[Rows from a dataset]
· · · · · · ·
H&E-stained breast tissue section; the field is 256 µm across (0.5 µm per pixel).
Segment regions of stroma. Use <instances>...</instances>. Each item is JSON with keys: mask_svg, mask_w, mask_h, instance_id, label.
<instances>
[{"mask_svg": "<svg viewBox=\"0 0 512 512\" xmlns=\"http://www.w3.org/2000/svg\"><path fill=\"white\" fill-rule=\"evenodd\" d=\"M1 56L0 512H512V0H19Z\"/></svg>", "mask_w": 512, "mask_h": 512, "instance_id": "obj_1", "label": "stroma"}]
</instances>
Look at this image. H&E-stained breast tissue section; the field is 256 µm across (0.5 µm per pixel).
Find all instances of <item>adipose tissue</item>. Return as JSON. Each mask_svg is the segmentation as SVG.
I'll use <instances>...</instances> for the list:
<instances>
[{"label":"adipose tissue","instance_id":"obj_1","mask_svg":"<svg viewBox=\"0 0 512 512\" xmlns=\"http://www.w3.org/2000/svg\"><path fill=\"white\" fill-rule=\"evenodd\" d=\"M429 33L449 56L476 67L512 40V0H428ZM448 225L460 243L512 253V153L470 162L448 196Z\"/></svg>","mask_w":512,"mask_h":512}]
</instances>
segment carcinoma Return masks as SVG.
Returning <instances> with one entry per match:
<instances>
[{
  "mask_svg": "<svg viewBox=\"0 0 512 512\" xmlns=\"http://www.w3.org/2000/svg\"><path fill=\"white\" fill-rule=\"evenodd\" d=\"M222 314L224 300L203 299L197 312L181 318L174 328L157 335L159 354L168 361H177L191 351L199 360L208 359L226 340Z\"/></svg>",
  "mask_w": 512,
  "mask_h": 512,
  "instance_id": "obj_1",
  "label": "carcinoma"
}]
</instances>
· · · · · · ·
Extract, unchanged, the closing run of lines that opens with the line containing "Find all instances" and ends with the last line.

Find all instances of <item>adipose tissue</item>. Return as JSON. Each mask_svg is the segmentation as SVG.
I'll use <instances>...</instances> for the list:
<instances>
[{"label":"adipose tissue","instance_id":"obj_1","mask_svg":"<svg viewBox=\"0 0 512 512\" xmlns=\"http://www.w3.org/2000/svg\"><path fill=\"white\" fill-rule=\"evenodd\" d=\"M429 33L449 56L476 67L512 40V0H428ZM448 225L460 243L512 253V153L470 162L448 196Z\"/></svg>","mask_w":512,"mask_h":512}]
</instances>
segment carcinoma Return masks as SVG.
Returning <instances> with one entry per match:
<instances>
[{
  "mask_svg": "<svg viewBox=\"0 0 512 512\" xmlns=\"http://www.w3.org/2000/svg\"><path fill=\"white\" fill-rule=\"evenodd\" d=\"M222 314L224 300L203 299L197 312L181 318L174 328L157 335L159 354L168 361H177L191 351L199 360L208 359L226 340Z\"/></svg>",
  "mask_w": 512,
  "mask_h": 512,
  "instance_id": "obj_1",
  "label": "carcinoma"
}]
</instances>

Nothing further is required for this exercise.